* [WHAT NEEDS TO BE DONE] Could you show each line of the records that contains the word "none"?

* [MATERIAL FOR THIS EXERCISE]
☆ ☆ ☆

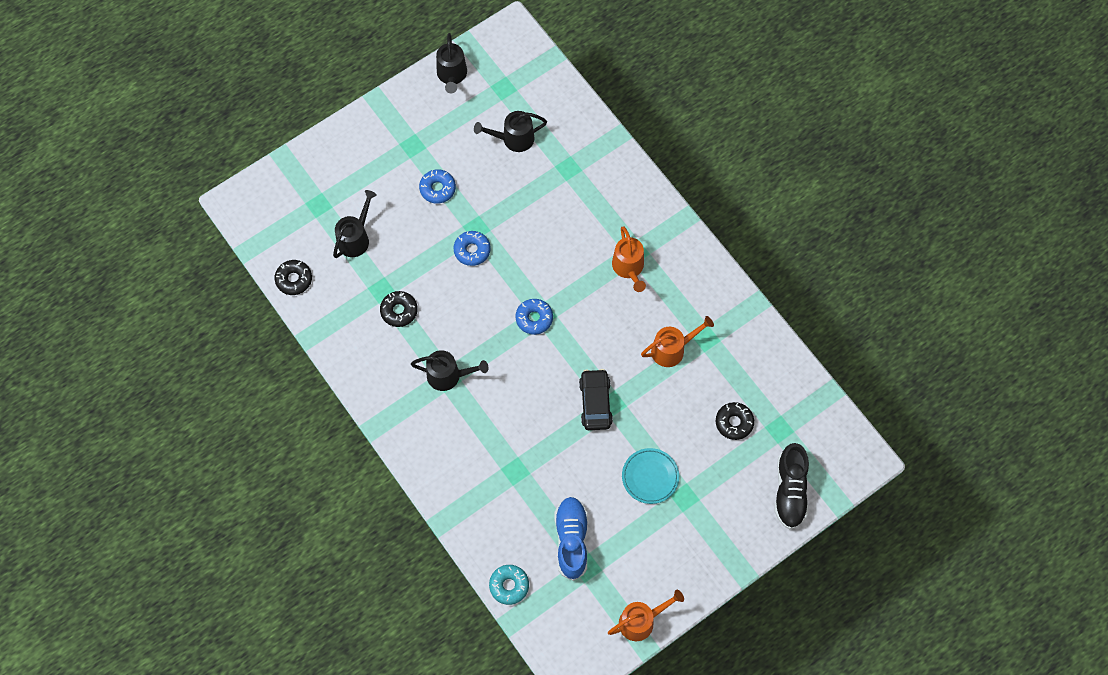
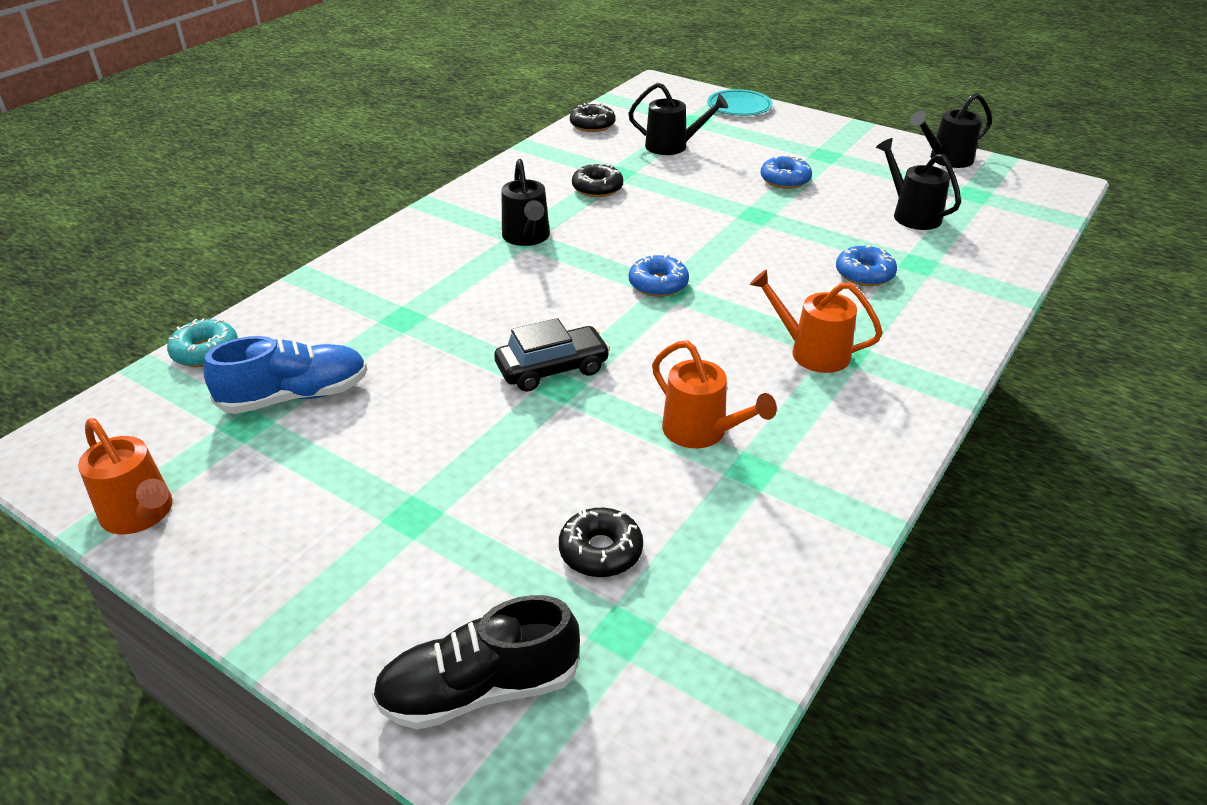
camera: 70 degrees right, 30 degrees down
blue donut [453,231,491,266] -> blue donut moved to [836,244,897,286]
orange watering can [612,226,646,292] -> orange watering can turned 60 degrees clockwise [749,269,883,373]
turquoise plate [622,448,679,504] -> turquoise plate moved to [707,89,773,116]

☆ ☆ ☆

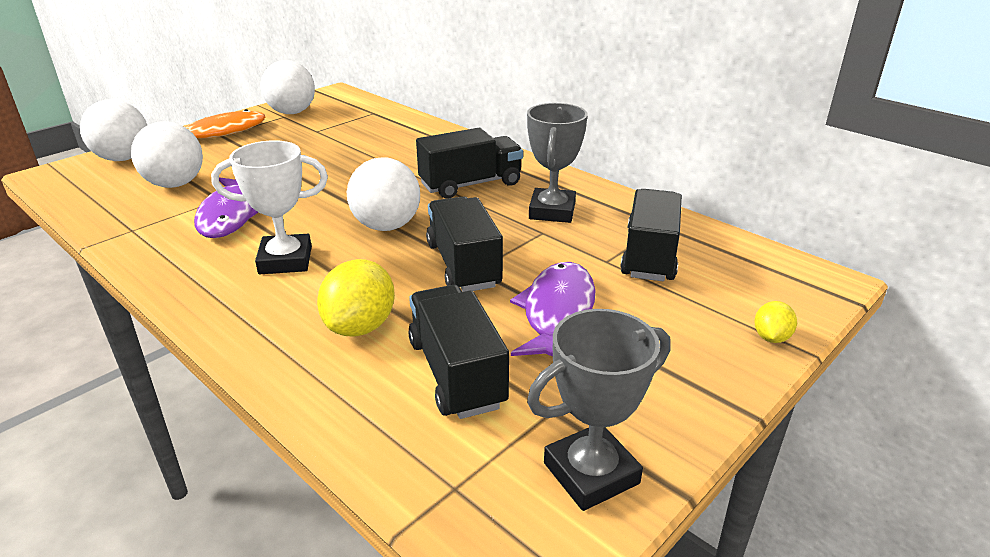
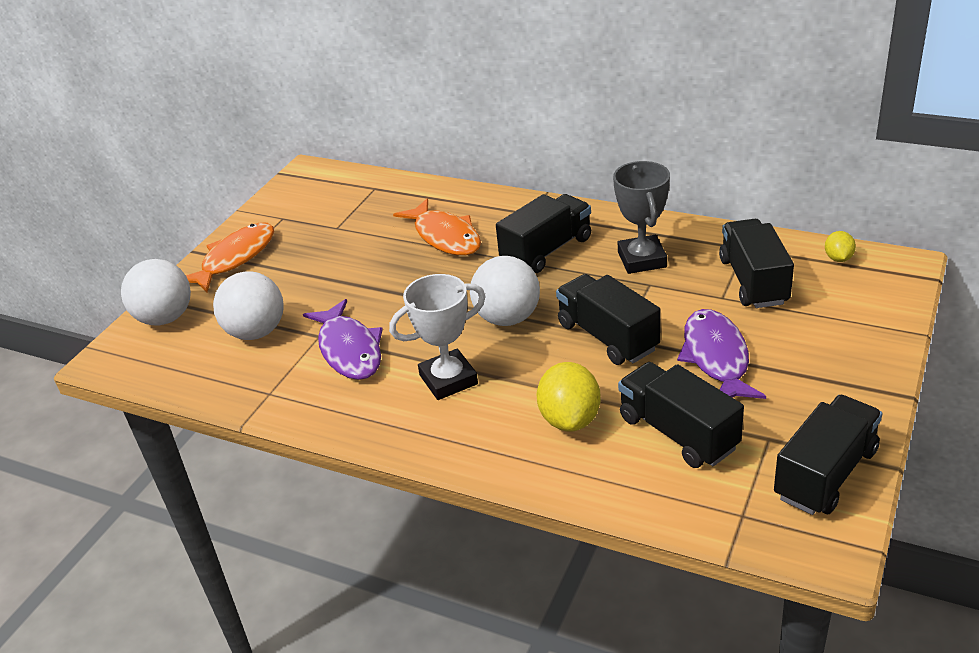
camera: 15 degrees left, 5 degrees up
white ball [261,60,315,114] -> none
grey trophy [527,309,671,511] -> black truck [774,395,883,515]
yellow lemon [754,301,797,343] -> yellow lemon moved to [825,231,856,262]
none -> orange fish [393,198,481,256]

☆ ☆ ☆

* [ANSWER SECTION]
white ball [261,60,315,114] -> none
none -> orange fish [393,198,481,256]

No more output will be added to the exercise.